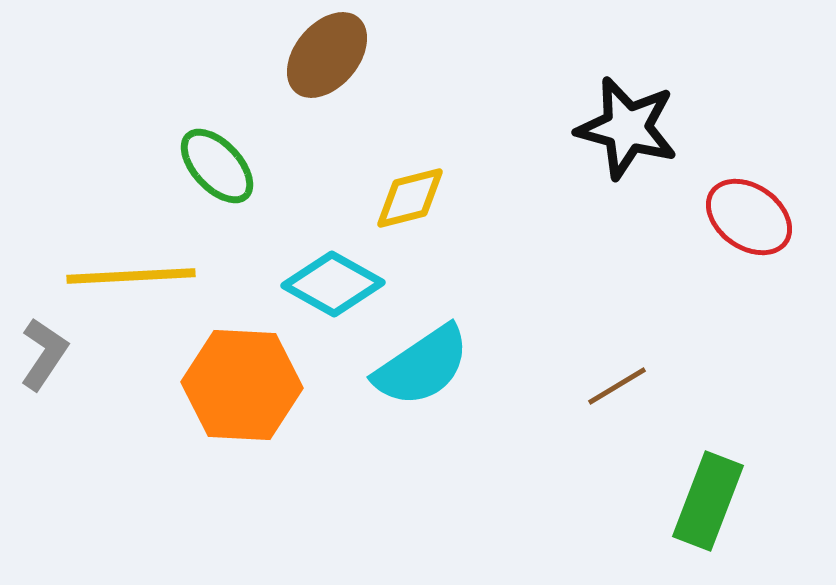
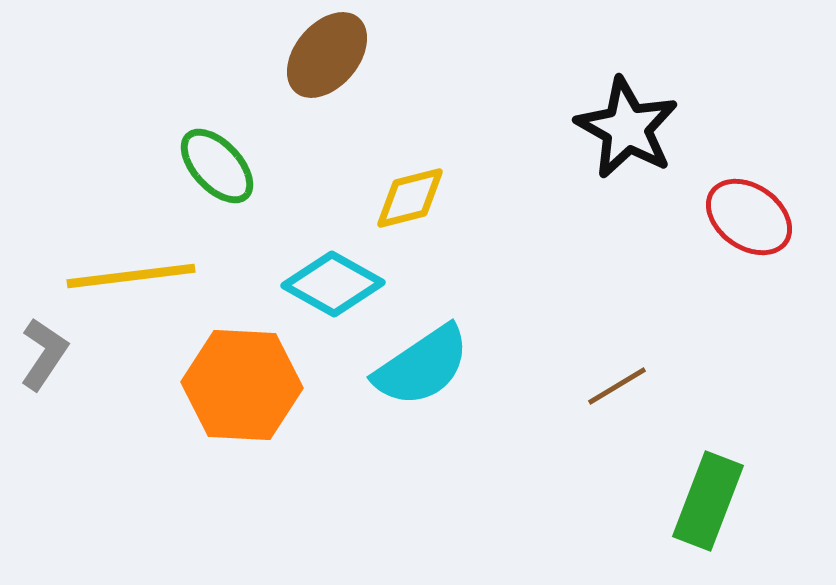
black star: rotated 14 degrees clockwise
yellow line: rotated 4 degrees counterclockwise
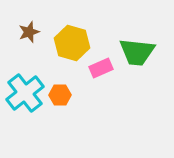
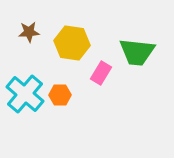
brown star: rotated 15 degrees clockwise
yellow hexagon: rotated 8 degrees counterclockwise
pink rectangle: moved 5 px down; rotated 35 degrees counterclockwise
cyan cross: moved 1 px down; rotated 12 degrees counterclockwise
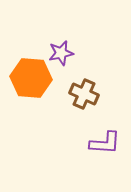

* * *

■ **Task goal**
Can you arrange the rows above as a numbered list, leaving out blank lines and the pictures?

■ **Completed exercise**
1. black star: rotated 14 degrees clockwise
2. yellow line: rotated 4 degrees counterclockwise
3. brown star: rotated 15 degrees clockwise
4. yellow hexagon: rotated 8 degrees counterclockwise
5. pink rectangle: moved 5 px down; rotated 35 degrees counterclockwise
6. cyan cross: moved 1 px down; rotated 12 degrees counterclockwise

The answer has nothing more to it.